Where a line of the following data contains the string "speaker", include it in the tally. Report the total alone.

__RECORDS TO USE__
..............................

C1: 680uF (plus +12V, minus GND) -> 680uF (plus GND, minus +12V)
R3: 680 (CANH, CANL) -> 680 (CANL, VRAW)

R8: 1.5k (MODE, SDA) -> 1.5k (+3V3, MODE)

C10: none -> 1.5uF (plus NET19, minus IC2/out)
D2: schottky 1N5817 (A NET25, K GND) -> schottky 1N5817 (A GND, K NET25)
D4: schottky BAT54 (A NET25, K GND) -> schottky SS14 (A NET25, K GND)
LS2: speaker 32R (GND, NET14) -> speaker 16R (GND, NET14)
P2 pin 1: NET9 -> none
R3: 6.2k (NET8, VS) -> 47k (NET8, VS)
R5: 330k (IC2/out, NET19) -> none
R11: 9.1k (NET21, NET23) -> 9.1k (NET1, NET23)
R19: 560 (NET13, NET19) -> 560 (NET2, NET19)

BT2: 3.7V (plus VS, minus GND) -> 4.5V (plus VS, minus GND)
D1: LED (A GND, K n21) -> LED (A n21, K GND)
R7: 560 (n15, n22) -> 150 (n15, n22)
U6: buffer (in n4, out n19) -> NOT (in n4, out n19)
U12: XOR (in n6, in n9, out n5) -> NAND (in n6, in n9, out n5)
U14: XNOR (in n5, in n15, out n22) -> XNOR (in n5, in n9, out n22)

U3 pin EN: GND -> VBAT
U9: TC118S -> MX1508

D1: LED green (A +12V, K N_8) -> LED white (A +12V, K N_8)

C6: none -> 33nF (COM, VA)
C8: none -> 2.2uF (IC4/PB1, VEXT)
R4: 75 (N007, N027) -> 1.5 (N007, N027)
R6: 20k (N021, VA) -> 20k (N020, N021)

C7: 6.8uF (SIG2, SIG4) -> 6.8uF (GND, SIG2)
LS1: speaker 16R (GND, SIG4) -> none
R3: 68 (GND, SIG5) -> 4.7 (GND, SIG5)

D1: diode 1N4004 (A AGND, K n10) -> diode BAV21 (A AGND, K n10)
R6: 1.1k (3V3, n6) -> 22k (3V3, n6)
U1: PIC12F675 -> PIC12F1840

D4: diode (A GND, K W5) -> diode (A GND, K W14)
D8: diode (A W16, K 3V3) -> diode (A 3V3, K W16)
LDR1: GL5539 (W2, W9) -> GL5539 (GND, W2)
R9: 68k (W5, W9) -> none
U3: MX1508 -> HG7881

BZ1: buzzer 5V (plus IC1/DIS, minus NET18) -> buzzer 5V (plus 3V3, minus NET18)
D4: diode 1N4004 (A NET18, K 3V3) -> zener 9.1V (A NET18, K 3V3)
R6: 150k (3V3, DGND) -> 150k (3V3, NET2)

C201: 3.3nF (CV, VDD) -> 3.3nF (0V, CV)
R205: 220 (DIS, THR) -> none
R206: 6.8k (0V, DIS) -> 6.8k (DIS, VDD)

..............................

__RESPONSE__
2